*** DATA UNDER STUDY Section Begins ***

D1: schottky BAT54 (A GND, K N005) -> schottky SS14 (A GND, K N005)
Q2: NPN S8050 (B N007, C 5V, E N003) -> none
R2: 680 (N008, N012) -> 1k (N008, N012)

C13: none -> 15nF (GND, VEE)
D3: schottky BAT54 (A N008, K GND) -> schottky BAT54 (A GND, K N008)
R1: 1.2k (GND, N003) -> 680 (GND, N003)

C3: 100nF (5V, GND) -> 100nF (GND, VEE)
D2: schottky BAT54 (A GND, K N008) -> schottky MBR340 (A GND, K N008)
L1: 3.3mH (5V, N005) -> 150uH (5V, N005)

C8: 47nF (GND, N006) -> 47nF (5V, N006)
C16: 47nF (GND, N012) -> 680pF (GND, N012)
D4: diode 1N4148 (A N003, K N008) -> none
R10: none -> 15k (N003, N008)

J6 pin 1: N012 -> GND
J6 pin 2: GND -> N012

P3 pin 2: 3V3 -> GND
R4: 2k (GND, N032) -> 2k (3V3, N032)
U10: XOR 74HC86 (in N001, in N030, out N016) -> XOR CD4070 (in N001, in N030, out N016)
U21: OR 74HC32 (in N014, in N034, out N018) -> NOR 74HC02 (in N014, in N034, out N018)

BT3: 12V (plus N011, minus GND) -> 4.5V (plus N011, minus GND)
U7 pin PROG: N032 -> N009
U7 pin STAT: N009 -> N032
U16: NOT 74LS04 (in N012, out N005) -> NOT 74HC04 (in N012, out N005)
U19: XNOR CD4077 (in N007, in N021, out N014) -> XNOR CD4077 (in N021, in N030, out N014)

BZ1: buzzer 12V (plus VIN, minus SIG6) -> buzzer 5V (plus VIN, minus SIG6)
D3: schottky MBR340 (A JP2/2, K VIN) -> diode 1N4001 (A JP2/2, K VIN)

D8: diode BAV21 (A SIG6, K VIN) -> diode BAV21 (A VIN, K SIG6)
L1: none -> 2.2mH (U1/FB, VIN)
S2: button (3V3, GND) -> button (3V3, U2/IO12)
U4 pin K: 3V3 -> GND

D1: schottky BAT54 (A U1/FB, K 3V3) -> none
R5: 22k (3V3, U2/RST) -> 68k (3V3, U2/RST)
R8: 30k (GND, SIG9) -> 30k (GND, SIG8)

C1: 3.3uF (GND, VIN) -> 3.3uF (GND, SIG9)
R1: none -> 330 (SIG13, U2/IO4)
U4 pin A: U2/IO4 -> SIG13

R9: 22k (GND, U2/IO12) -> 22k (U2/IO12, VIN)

*** DATA UNDER STUDY Section Ends ***

▶ EXERCISE BRIEF: Please give, as a single number with nothing added, the count of lines in the records that contain the word "plus".

▶ EXPECTED ANSWER: 2